# DATASET CONTENT start

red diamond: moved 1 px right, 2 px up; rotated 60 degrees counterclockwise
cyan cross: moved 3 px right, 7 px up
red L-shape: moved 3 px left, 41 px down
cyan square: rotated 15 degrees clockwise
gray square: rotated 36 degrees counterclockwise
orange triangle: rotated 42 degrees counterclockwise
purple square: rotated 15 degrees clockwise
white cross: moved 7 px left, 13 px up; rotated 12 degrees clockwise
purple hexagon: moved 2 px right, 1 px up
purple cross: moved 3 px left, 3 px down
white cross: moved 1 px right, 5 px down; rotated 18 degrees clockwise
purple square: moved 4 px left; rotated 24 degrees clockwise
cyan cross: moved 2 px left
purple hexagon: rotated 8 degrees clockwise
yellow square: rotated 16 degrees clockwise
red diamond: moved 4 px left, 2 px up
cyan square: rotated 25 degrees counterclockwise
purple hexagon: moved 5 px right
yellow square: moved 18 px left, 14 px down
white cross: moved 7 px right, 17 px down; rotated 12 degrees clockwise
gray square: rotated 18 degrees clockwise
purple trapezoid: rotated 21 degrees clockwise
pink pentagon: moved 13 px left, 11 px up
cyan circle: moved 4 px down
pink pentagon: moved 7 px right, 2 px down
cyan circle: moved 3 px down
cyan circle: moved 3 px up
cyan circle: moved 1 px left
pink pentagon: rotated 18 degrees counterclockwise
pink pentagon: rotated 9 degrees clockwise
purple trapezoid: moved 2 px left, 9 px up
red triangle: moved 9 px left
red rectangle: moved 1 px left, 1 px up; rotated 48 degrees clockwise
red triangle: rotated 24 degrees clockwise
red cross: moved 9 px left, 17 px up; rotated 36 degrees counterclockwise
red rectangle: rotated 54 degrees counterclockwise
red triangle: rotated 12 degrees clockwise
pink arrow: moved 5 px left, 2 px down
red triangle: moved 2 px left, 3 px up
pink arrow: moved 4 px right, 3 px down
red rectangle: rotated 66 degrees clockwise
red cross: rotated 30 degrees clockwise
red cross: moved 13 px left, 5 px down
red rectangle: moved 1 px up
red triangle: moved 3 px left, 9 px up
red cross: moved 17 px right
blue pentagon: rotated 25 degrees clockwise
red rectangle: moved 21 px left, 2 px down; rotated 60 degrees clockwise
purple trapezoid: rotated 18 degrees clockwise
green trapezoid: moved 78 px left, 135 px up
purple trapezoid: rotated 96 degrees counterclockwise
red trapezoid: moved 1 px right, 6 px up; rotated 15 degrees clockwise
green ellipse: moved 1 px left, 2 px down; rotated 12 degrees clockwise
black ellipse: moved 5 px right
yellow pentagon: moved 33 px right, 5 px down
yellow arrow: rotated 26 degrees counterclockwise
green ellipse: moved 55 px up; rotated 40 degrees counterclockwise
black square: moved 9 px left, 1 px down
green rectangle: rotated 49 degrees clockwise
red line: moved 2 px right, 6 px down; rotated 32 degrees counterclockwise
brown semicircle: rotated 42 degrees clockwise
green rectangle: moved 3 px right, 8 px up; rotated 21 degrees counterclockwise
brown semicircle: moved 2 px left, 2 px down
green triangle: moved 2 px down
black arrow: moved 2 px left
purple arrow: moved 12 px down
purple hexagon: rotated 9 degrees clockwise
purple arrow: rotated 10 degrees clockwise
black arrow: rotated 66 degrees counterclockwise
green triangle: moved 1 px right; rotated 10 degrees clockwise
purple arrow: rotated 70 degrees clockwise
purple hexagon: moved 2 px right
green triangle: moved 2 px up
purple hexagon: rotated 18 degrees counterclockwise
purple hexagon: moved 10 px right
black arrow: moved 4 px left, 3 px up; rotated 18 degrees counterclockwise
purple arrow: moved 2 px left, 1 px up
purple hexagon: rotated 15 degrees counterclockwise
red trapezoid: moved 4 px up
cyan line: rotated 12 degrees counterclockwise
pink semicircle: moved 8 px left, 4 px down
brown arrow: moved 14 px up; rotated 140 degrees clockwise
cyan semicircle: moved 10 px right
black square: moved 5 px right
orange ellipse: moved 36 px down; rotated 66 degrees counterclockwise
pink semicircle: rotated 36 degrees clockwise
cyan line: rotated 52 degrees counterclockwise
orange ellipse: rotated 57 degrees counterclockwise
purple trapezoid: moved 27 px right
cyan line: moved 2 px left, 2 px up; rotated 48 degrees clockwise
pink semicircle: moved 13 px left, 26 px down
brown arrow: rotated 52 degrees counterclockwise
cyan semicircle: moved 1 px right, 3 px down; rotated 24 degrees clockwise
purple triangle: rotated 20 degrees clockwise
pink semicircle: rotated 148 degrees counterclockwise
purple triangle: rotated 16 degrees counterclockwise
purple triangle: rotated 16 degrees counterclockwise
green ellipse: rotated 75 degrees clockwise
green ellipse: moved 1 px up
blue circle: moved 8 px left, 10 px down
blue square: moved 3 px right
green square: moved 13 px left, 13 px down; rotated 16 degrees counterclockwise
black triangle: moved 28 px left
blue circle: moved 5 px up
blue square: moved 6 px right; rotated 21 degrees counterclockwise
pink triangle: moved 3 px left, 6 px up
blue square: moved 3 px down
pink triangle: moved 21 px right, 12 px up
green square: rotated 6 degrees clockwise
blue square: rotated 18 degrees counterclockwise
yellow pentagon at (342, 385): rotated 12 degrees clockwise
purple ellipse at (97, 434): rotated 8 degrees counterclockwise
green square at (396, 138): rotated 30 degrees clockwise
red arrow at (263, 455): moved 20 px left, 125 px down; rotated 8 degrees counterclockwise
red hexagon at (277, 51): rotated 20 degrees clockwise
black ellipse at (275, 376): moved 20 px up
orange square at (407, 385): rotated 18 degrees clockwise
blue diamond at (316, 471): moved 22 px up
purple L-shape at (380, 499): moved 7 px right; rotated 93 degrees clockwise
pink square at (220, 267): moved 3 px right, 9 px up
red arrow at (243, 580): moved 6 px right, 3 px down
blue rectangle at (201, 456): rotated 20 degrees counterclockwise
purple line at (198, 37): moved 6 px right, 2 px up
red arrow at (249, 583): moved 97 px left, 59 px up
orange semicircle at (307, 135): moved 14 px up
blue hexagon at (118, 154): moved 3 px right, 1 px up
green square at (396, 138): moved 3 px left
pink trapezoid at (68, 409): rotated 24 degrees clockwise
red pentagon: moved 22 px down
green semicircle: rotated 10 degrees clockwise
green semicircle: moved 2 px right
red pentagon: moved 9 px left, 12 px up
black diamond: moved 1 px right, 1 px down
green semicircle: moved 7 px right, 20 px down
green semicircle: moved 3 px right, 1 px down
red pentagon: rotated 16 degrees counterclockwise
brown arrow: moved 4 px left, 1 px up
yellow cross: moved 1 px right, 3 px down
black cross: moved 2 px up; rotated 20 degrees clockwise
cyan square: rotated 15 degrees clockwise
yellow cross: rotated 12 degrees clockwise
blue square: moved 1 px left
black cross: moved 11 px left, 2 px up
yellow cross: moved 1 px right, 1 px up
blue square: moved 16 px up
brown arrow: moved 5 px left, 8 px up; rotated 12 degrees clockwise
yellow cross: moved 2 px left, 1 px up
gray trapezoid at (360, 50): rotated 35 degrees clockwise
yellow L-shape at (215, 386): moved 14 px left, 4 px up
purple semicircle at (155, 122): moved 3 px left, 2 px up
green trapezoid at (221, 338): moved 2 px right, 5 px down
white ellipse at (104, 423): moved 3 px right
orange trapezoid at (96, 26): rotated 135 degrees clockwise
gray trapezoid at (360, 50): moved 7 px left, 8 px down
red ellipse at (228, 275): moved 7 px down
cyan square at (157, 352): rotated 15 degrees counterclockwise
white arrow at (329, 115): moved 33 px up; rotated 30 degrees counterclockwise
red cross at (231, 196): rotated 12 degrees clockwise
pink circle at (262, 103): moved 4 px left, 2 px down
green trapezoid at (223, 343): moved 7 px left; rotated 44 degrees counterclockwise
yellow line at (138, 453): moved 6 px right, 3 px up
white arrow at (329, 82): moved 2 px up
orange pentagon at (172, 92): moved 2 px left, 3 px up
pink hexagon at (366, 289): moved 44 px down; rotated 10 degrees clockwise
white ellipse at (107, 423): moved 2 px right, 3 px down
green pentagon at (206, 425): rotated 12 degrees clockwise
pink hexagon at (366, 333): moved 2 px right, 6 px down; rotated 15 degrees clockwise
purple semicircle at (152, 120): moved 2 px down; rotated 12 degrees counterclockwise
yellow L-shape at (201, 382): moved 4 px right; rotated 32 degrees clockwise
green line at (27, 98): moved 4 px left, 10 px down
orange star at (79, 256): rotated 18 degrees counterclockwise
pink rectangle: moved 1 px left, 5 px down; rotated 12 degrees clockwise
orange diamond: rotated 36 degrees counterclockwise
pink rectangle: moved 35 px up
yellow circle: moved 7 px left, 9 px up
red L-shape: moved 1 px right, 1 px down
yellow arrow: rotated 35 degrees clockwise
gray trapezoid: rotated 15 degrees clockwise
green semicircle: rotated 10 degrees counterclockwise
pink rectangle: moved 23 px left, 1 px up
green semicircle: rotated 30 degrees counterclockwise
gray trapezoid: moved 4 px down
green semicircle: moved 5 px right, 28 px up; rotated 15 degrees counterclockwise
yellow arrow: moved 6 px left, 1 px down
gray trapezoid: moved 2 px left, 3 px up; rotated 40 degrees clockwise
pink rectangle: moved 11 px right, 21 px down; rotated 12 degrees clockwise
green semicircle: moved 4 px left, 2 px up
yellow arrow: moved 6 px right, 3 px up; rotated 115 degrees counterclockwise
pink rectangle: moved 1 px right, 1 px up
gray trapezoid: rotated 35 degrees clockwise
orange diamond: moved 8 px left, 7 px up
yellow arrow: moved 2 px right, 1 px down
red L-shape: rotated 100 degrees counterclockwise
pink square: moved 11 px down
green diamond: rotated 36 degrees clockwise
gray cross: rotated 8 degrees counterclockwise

# DATASET CONTENT end

_WHAT TO WORK ON_. Copy the records above word for word, starting with the first line and going on through the line that contains "orange triangle: rotated".

_SOLUTION_.
red diamond: moved 1 px right, 2 px up; rotated 60 degrees counterclockwise
cyan cross: moved 3 px right, 7 px up
red L-shape: moved 3 px left, 41 px down
cyan square: rotated 15 degrees clockwise
gray square: rotated 36 degrees counterclockwise
orange triangle: rotated 42 degrees counterclockwise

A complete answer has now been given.